> ASSIGNED TASK
Do not include the pictures; repeat the rest of the data exactly.

GIVEN DATA below:

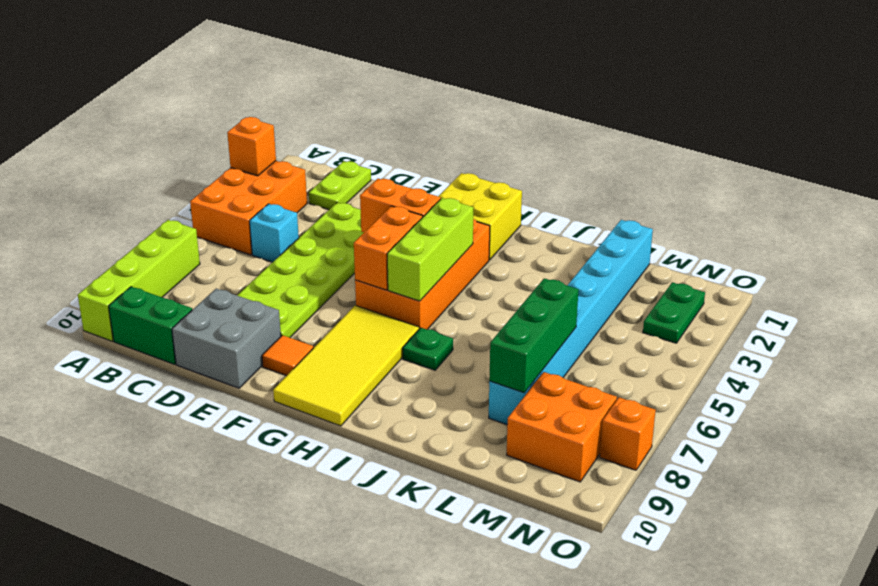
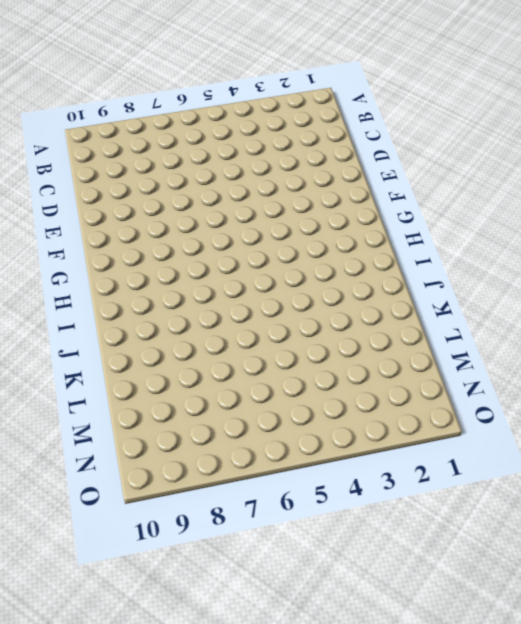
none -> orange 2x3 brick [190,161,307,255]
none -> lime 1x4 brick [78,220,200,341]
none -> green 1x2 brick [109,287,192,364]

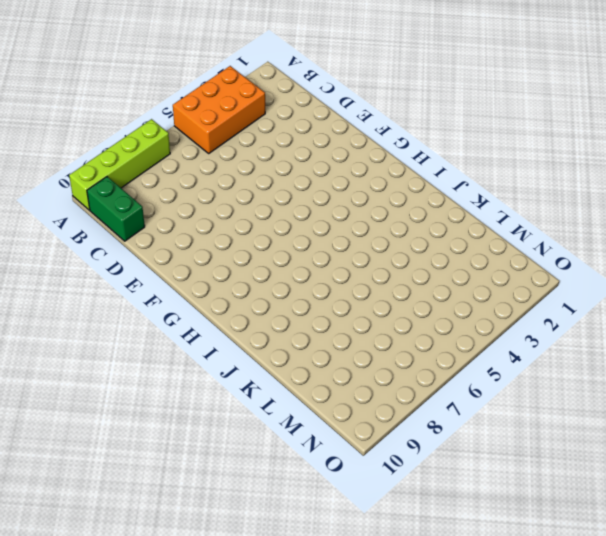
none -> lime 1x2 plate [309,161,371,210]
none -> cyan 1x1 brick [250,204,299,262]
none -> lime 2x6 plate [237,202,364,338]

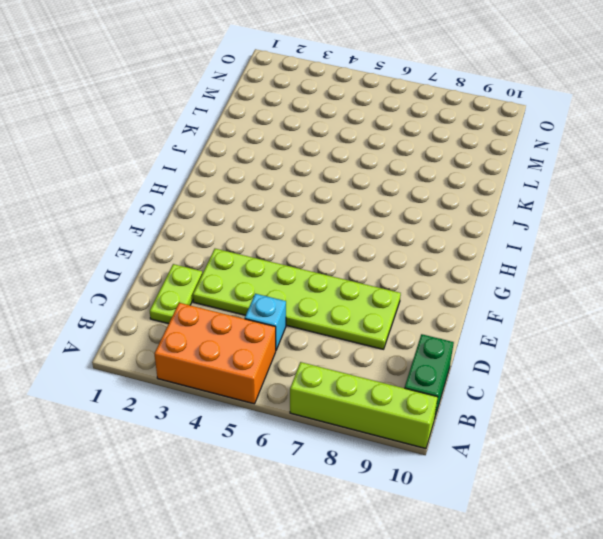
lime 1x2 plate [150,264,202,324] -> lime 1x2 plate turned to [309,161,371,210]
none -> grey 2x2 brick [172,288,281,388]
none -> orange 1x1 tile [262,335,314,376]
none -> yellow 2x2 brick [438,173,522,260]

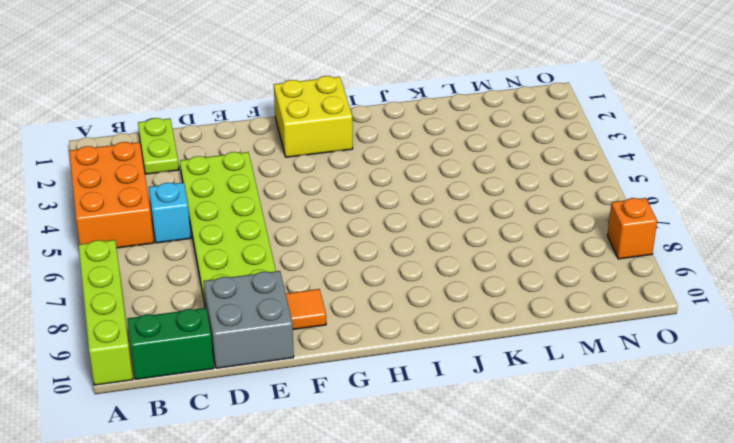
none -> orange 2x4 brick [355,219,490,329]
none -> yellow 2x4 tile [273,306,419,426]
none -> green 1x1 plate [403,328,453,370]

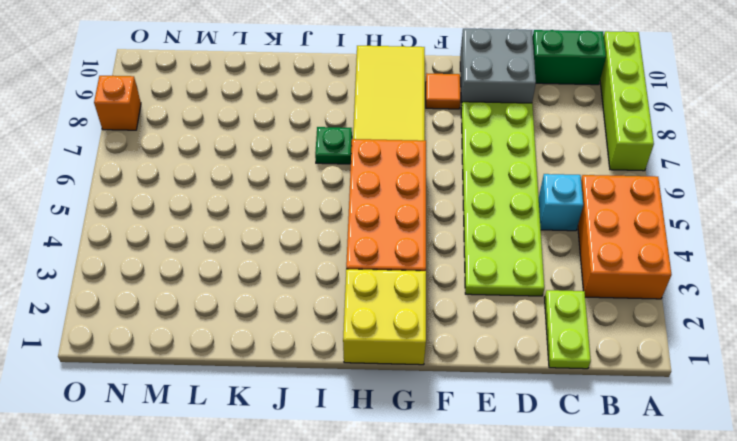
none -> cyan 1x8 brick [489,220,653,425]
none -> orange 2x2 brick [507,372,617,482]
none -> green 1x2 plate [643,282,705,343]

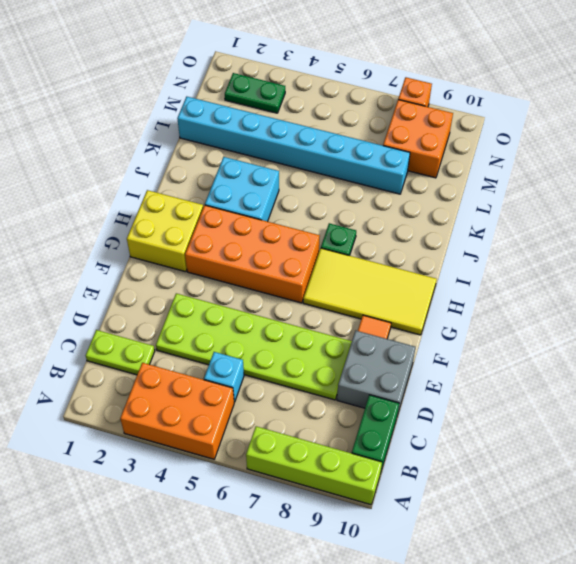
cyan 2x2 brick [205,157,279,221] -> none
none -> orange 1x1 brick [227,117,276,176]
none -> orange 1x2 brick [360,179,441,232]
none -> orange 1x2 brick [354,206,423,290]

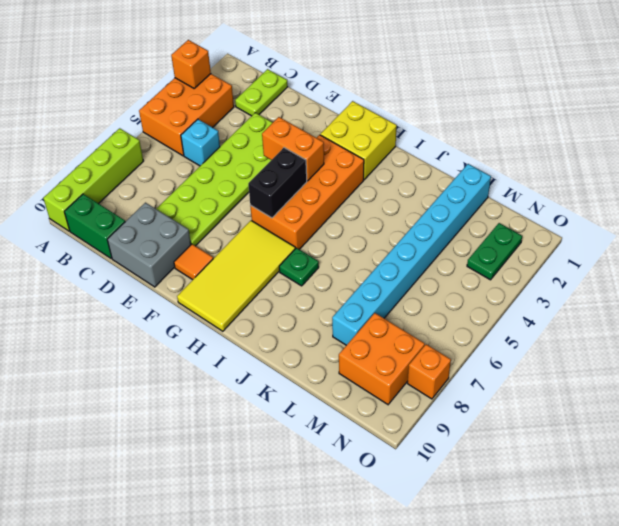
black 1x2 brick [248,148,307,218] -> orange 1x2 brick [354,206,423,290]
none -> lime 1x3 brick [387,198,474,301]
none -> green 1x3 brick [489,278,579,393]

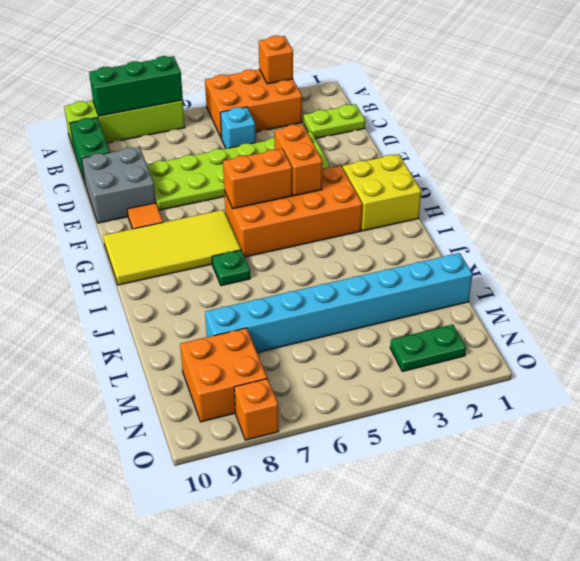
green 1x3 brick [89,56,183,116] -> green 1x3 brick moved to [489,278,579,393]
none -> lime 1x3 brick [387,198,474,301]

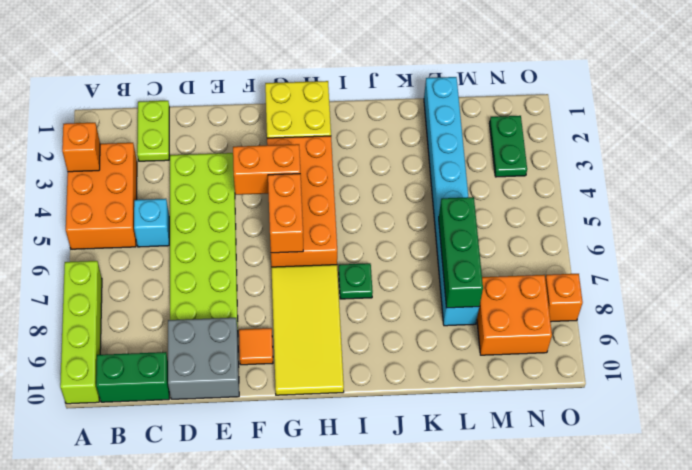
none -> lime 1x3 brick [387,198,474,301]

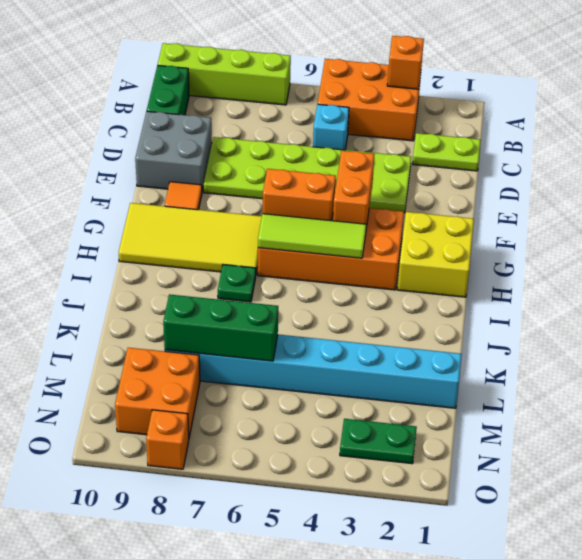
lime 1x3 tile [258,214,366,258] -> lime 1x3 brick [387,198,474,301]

End of GIVEN DATA.

> OUTPUT FOR THIS TASK
none -> orange 2x3 brick [190,161,307,255]
none -> lime 1x4 brick [78,220,200,341]
none -> green 1x2 brick [109,287,192,364]

none -> lime 1x2 plate [309,161,371,210]
none -> cyan 1x1 brick [250,204,299,262]
none -> lime 2x6 plate [237,202,364,338]

lime 1x2 plate [150,264,202,324] -> lime 1x2 plate turned to [309,161,371,210]
none -> grey 2x2 brick [172,288,281,388]
none -> orange 1x1 tile [262,335,314,376]
none -> yellow 2x2 brick [438,173,522,260]

none -> orange 2x4 brick [355,219,490,329]
none -> yellow 2x4 tile [273,306,419,426]
none -> green 1x1 plate [403,328,453,370]

none -> cyan 1x8 brick [489,220,653,425]
none -> orange 2x2 brick [507,372,617,482]
none -> green 1x2 plate [643,282,705,343]

cyan 2x2 brick [205,157,279,221] -> none
none -> orange 1x1 brick [227,117,276,176]
none -> orange 1x2 brick [360,179,441,232]
none -> orange 1x2 brick [354,206,423,290]

black 1x2 brick [248,148,307,218] -> orange 1x2 brick [354,206,423,290]
none -> lime 1x3 brick [387,198,474,301]
none -> green 1x3 brick [489,278,579,393]

green 1x3 brick [89,56,183,116] -> green 1x3 brick moved to [489,278,579,393]
none -> lime 1x3 brick [387,198,474,301]

none -> lime 1x3 brick [387,198,474,301]

lime 1x3 tile [258,214,366,258] -> lime 1x3 brick [387,198,474,301]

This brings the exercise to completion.